### Required action:
Below are some records; output all of them exactly.

-------- Data provided

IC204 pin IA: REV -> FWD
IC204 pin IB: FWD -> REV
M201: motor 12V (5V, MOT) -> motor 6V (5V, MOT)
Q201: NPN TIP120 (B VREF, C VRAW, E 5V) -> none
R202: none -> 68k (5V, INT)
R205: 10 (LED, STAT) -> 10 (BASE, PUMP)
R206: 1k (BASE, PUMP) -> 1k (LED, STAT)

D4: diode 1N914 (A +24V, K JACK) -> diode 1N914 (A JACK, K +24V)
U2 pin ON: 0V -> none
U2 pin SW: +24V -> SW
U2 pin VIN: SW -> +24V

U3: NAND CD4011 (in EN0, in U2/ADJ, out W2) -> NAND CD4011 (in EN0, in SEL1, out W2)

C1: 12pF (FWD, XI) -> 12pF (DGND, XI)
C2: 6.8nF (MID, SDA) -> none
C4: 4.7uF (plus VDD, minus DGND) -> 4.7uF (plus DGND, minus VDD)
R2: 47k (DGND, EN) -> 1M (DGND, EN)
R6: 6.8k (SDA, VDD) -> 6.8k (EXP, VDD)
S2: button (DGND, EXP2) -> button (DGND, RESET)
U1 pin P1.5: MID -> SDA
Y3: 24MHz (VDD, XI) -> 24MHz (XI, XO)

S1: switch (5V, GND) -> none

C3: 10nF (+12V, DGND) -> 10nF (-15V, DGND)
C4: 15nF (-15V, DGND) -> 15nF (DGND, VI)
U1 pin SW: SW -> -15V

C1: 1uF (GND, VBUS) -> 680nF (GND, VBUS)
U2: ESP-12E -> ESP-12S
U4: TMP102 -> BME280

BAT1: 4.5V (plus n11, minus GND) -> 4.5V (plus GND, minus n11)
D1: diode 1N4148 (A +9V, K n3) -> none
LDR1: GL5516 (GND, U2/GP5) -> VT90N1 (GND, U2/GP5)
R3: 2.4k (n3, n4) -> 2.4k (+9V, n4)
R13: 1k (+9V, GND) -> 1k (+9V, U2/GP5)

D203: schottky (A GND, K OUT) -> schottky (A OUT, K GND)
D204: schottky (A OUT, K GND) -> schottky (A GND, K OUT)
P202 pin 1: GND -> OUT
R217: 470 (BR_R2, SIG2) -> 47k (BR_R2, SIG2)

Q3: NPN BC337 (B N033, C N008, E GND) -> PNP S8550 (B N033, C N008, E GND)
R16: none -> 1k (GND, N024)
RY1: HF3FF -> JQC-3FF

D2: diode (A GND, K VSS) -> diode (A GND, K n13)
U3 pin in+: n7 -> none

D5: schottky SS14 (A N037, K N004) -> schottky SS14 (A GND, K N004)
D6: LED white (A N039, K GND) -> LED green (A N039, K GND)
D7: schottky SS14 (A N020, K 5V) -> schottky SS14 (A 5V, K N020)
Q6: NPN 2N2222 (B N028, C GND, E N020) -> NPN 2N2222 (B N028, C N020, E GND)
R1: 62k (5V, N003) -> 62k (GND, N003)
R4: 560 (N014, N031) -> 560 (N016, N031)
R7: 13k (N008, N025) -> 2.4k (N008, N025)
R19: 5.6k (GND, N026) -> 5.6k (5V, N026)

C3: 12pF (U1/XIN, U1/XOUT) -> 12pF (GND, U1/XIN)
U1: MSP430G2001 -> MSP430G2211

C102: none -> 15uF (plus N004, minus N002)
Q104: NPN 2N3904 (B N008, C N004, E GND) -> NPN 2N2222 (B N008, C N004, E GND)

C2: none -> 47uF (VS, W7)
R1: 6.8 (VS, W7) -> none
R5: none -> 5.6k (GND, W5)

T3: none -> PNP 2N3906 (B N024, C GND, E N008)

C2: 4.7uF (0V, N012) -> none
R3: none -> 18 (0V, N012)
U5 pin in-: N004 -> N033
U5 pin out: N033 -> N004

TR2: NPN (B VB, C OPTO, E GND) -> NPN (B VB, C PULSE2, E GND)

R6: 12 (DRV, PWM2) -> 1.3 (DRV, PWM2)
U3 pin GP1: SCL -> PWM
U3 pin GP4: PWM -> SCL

----------------

### Reply to the task:
IC204 pin IA: REV -> FWD
IC204 pin IB: FWD -> REV
M201: motor 12V (5V, MOT) -> motor 6V (5V, MOT)
Q201: NPN TIP120 (B VREF, C VRAW, E 5V) -> none
R202: none -> 68k (5V, INT)
R205: 10 (LED, STAT) -> 10 (BASE, PUMP)
R206: 1k (BASE, PUMP) -> 1k (LED, STAT)

D4: diode 1N914 (A +24V, K JACK) -> diode 1N914 (A JACK, K +24V)
U2 pin ON: 0V -> none
U2 pin SW: +24V -> SW
U2 pin VIN: SW -> +24V

U3: NAND CD4011 (in EN0, in U2/ADJ, out W2) -> NAND CD4011 (in EN0, in SEL1, out W2)

C1: 12pF (FWD, XI) -> 12pF (DGND, XI)
C2: 6.8nF (MID, SDA) -> none
C4: 4.7uF (plus VDD, minus DGND) -> 4.7uF (plus DGND, minus VDD)
R2: 47k (DGND, EN) -> 1M (DGND, EN)
R6: 6.8k (SDA, VDD) -> 6.8k (EXP, VDD)
S2: button (DGND, EXP2) -> button (DGND, RESET)
U1 pin P1.5: MID -> SDA
Y3: 24MHz (VDD, XI) -> 24MHz (XI, XO)

S1: switch (5V, GND) -> none

C3: 10nF (+12V, DGND) -> 10nF (-15V, DGND)
C4: 15nF (-15V, DGND) -> 15nF (DGND, VI)
U1 pin SW: SW -> -15V

C1: 1uF (GND, VBUS) -> 680nF (GND, VBUS)
U2: ESP-12E -> ESP-12S
U4: TMP102 -> BME280

BAT1: 4.5V (plus n11, minus GND) -> 4.5V (plus GND, minus n11)
D1: diode 1N4148 (A +9V, K n3) -> none
LDR1: GL5516 (GND, U2/GP5) -> VT90N1 (GND, U2/GP5)
R3: 2.4k (n3, n4) -> 2.4k (+9V, n4)
R13: 1k (+9V, GND) -> 1k (+9V, U2/GP5)

D203: schottky (A GND, K OUT) -> schottky (A OUT, K GND)
D204: schottky (A OUT, K GND) -> schottky (A GND, K OUT)
P202 pin 1: GND -> OUT
R217: 470 (BR_R2, SIG2) -> 47k (BR_R2, SIG2)

Q3: NPN BC337 (B N033, C N008, E GND) -> PNP S8550 (B N033, C N008, E GND)
R16: none -> 1k (GND, N024)
RY1: HF3FF -> JQC-3FF

D2: diode (A GND, K VSS) -> diode (A GND, K n13)
U3 pin in+: n7 -> none

D5: schottky SS14 (A N037, K N004) -> schottky SS14 (A GND, K N004)
D6: LED white (A N039, K GND) -> LED green (A N039, K GND)
D7: schottky SS14 (A N020, K 5V) -> schottky SS14 (A 5V, K N020)
Q6: NPN 2N2222 (B N028, C GND, E N020) -> NPN 2N2222 (B N028, C N020, E GND)
R1: 62k (5V, N003) -> 62k (GND, N003)
R4: 560 (N014, N031) -> 560 (N016, N031)
R7: 13k (N008, N025) -> 2.4k (N008, N025)
R19: 5.6k (GND, N026) -> 5.6k (5V, N026)

C3: 12pF (U1/XIN, U1/XOUT) -> 12pF (GND, U1/XIN)
U1: MSP430G2001 -> MSP430G2211

C102: none -> 15uF (plus N004, minus N002)
Q104: NPN 2N3904 (B N008, C N004, E GND) -> NPN 2N2222 (B N008, C N004, E GND)

C2: none -> 47uF (VS, W7)
R1: 6.8 (VS, W7) -> none
R5: none -> 5.6k (GND, W5)

T3: none -> PNP 2N3906 (B N024, C GND, E N008)

C2: 4.7uF (0V, N012) -> none
R3: none -> 18 (0V, N012)
U5 pin in-: N004 -> N033
U5 pin out: N033 -> N004

TR2: NPN (B VB, C OPTO, E GND) -> NPN (B VB, C PULSE2, E GND)

R6: 12 (DRV, PWM2) -> 1.3 (DRV, PWM2)
U3 pin GP1: SCL -> PWM
U3 pin GP4: PWM -> SCL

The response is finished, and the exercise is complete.